### EXERCISE
Each line of the data below containing "cross" needs to be listed.

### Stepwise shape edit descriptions
————

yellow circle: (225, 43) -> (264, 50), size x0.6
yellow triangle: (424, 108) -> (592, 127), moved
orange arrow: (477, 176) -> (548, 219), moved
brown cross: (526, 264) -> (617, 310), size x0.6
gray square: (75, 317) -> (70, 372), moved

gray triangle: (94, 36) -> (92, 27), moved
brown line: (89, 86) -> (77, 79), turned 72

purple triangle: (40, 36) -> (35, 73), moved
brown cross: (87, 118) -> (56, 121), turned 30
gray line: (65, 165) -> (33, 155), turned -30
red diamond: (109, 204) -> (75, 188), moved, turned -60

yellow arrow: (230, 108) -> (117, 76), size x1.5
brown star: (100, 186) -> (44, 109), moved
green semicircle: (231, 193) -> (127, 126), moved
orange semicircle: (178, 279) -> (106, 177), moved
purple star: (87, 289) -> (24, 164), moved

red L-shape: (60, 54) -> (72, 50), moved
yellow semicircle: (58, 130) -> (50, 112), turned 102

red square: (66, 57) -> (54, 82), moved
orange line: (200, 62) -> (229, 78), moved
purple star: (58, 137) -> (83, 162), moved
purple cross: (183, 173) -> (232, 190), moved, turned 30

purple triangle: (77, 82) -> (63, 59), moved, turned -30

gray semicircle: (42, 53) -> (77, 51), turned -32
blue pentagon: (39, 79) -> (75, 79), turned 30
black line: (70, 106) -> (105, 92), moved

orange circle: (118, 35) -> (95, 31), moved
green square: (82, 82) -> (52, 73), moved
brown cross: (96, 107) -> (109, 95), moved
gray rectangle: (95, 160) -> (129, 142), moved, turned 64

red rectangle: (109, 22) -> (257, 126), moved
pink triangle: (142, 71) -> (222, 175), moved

————

### ANSWER TO THE EXERCISE
brown cross: (526, 264) -> (617, 310), size x0.6
brown cross: (87, 118) -> (56, 121), turned 30
purple cross: (183, 173) -> (232, 190), moved, turned 30
brown cross: (96, 107) -> (109, 95), moved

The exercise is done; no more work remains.